**Data extract:**
►
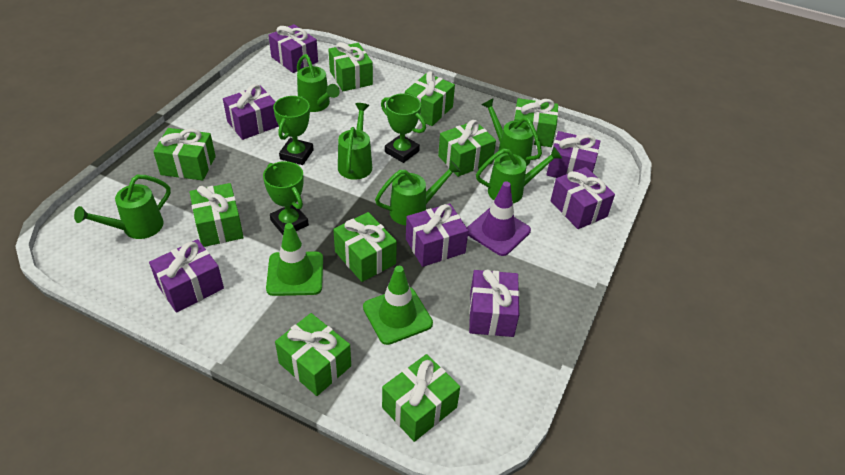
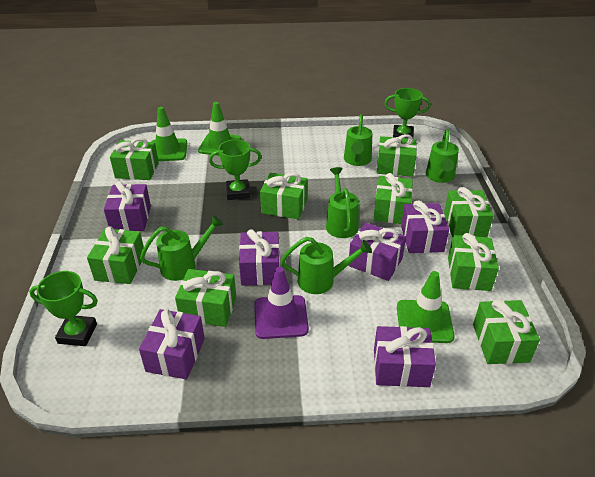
green traffic cone: 2 -> 3
green watering can: 6 -> 5
purple gift: 7 -> 6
◄
**Task objective:** With the pictures excluded, restate the material exactly as it stands.

**The answer:**
green traffic cone: 2 -> 3
green watering can: 6 -> 5
purple gift: 7 -> 6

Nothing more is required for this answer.